WORK REQUIRED:
Within the entries below, the lines from the one with "camera: 105 degrees right, 10 degrees up" through the one with "(844, 304) = (286, 423): pink" are to be set down exactly, both ends kept.

EXERCISE MATERIALS:
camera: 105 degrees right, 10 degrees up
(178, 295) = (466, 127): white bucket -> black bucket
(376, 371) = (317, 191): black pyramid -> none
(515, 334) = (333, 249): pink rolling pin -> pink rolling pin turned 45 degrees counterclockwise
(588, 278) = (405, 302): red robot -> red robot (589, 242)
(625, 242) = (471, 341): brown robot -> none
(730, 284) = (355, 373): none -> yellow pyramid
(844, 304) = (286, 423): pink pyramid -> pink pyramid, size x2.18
* * *
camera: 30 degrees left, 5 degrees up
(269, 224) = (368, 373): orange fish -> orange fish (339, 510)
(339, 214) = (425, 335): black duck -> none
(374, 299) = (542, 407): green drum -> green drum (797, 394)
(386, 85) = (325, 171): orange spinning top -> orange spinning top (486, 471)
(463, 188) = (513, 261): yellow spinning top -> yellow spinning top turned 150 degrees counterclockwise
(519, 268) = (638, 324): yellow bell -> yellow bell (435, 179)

RESPONSE TO THIS TASK:
camera: 105 degrees right, 10 degrees up
(178, 295) = (466, 127): white bucket -> black bucket
(376, 371) = (317, 191): black pyramid -> none
(515, 334) = (333, 249): pink rolling pin -> pink rolling pin turned 45 degrees counterclockwise
(588, 278) = (405, 302): red robot -> red robot (589, 242)
(625, 242) = (471, 341): brown robot -> none
(730, 284) = (355, 373): none -> yellow pyramid
(844, 304) = (286, 423): pink pyramid -> pink pyramid, size x2.18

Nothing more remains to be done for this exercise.